- Stated exercise -
Quote the rows below word for word, starting at the very beginning and ending with the line that contains "You are a landscape", with that line included. Leave the pictures out of your answer.

— START OF Listed records —

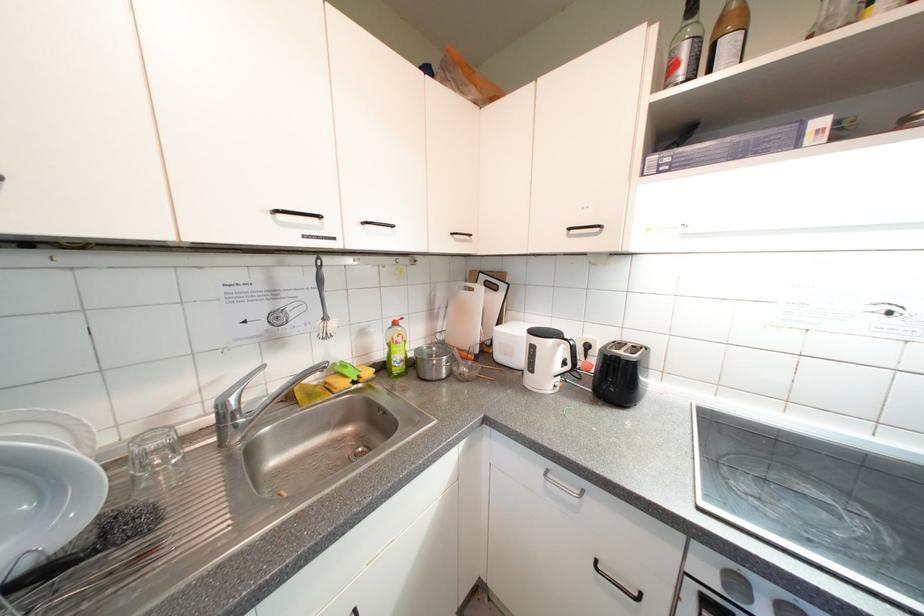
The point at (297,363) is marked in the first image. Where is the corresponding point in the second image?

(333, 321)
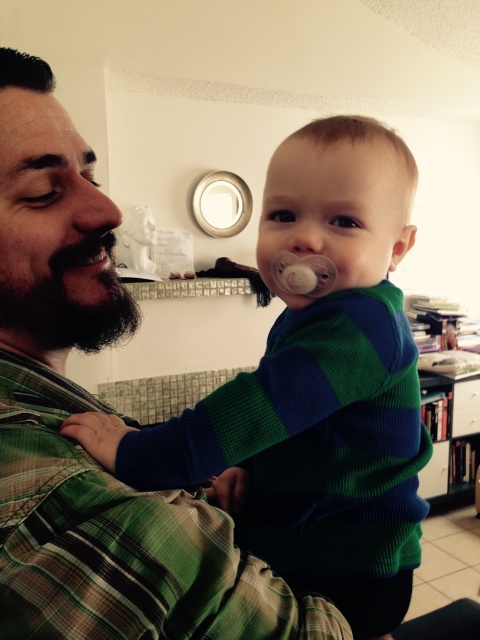
Question: Does green striped sweater at upper center have a larger size compared to black fuzzy beard at left?

Choices:
 (A) yes
 (B) no

Answer: (A)

Question: In this image, where is black fuzzy beard at left located relative to black matte beard at left?

Choices:
 (A) left
 (B) right

Answer: (B)

Question: Which object appears closest to the camera in this image?

Choices:
 (A) black matte beard at left
 (B) black fuzzy beard at left
 (C) green striped sweater at upper center

Answer: (C)

Question: In this image, where is green striped sweater at upper center located relative to black fuzzy beard at left?

Choices:
 (A) right
 (B) left

Answer: (A)

Question: Which is farther from the green striped sweater at upper center?

Choices:
 (A) black fuzzy beard at left
 (B) black matte beard at left

Answer: (B)

Question: Which point is closer to the camera taking this photo?

Choices:
 (A) (25, 291)
 (B) (76, 256)
 (C) (285, 566)

Answer: (A)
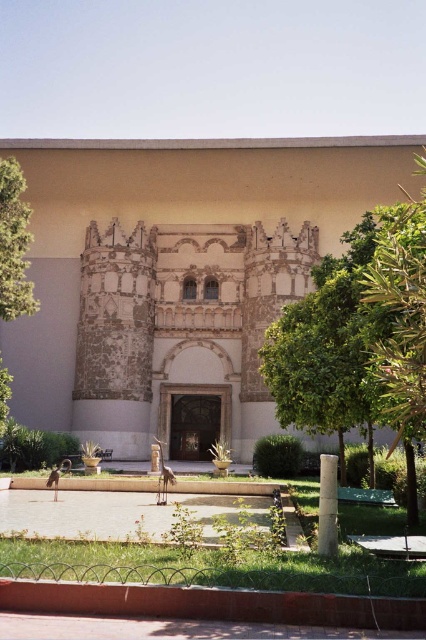
You are standing in front of the historical building. There is a point marked at coordinates (400,326). What object is located at this point?

The green leafy tree at right is located at point (400,326).

You are an architect analyzing the historical building. You notice the stone mosaic palace at center and the green leafy tree at left. Which structure has a greater height?

The stone mosaic palace at center is taller than the green leafy tree at left according to the description.

You are a landscape architect designing a new garden pathway that must pass between the stone mosaic palace at center and the green leafy tree at left. The pathway needs to be at least 2 meters wide to accommodate visitors. Can the existing space between them accommodate this width?

The distance between the stone mosaic palace at center and the green leafy tree at left is 19.32 meters, which is more than sufficient to accommodate a 2 meter wide pathway between them.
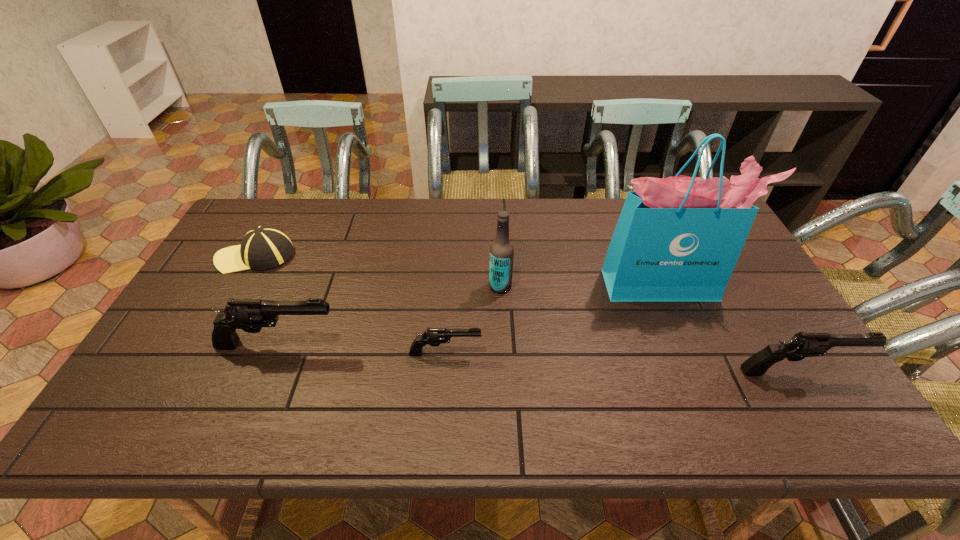
To achieve uniform spacing by inserting another gun among them, please point to a free space for this new gun. Please provide its 2D coordinates. Your answer should be formatted as a tuple, i.e. [(x, y)], where the tuple contains the x and y coordinates of a point satisfying the conditions above.

[(618, 362)]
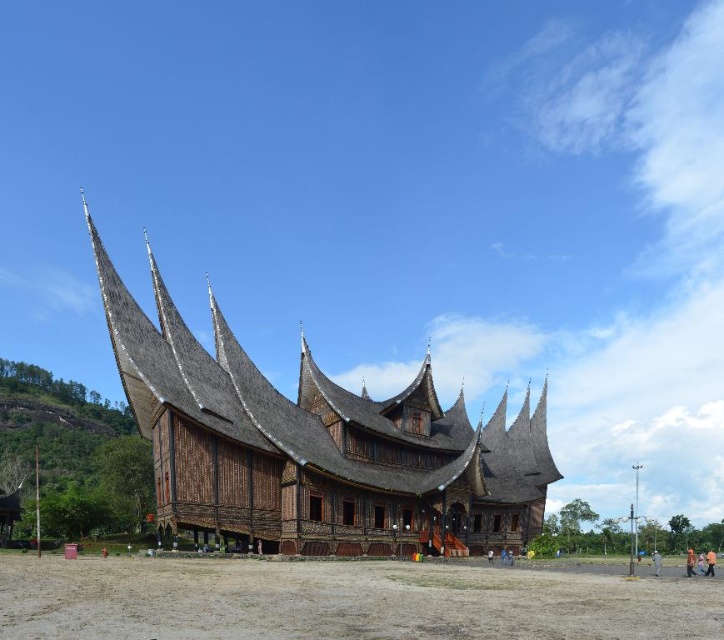
You are planning to set up a large outdoor event and need to decide where to place a 10m wide stage. Based on the image, which area between the brown wooden temple at center and the brown sandy dirt field at lower center can accommodate the stage?

The brown wooden temple at center might be wider than brown sandy dirt field at lower center, so the stage can be placed in the area of the brown wooden temple at center if it is indeed wider. However, since the exact width isn

You are standing at a distance of 300 feet from the traditional wooden structure. A guide tells you to walk towards the point marked at coordinates point (x=327, y=417). Will you need to move closer or farther away to reach that point?

The distance of point (x=327, y=417) from viewer is 342.59 feet, so you are currently 300 feet away. To reach the point, you need to move closer by 42.59 feet.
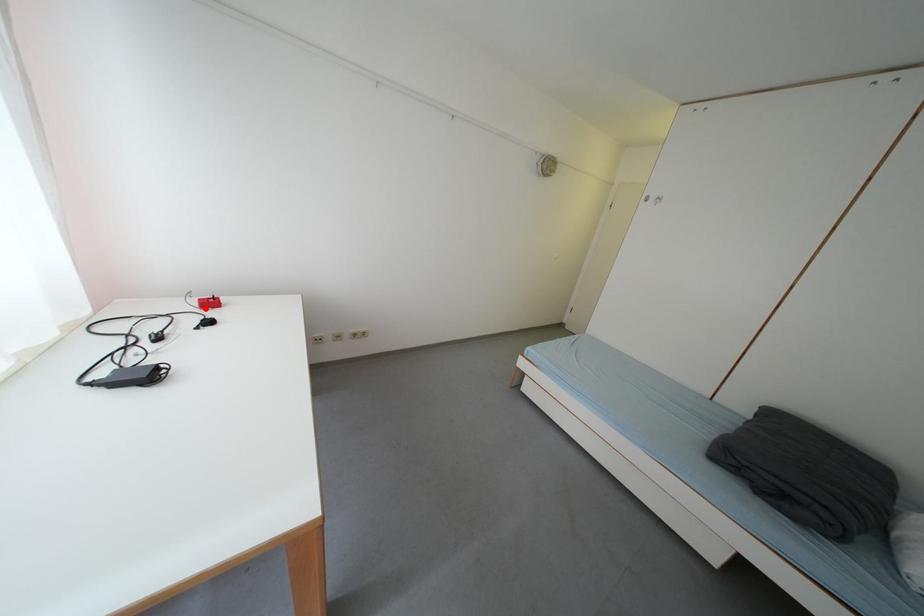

— END OF Listed records —

- The solution -
The point at (297,363) is marked in the first image. Where is the corresponding point in the second image?

(333, 321)
Question: Does green striped sweater at upper center have a larger size compared to black fuzzy beard at left?

Choices:
 (A) yes
 (B) no

Answer: (A)

Question: In this image, where is black fuzzy beard at left located relative to black matte beard at left?

Choices:
 (A) left
 (B) right

Answer: (B)

Question: Which object appears closest to the camera in this image?

Choices:
 (A) black matte beard at left
 (B) black fuzzy beard at left
 (C) green striped sweater at upper center

Answer: (C)

Question: In this image, where is green striped sweater at upper center located relative to black fuzzy beard at left?

Choices:
 (A) right
 (B) left

Answer: (A)

Question: Which is farther from the green striped sweater at upper center?

Choices:
 (A) black fuzzy beard at left
 (B) black matte beard at left

Answer: (B)

Question: Which point is closer to the camera taking this photo?

Choices:
 (A) (25, 291)
 (B) (76, 256)
 (C) (285, 566)

Answer: (A)
You are standing in front of the historical building. There is a point marked at coordinates (400,326). What object is located at this point?

The green leafy tree at right is located at point (400,326).

You are an architect analyzing the historical building. You notice the stone mosaic palace at center and the green leafy tree at left. Which structure has a greater height?

The stone mosaic palace at center is taller than the green leafy tree at left according to the description.

You are a landscape architect designing a new garden pathway that must pass between the stone mosaic palace at center and the green leafy tree at left. The pathway needs to be at least 2 meters wide to accommodate visitors. Can the existing space between them accommodate this width?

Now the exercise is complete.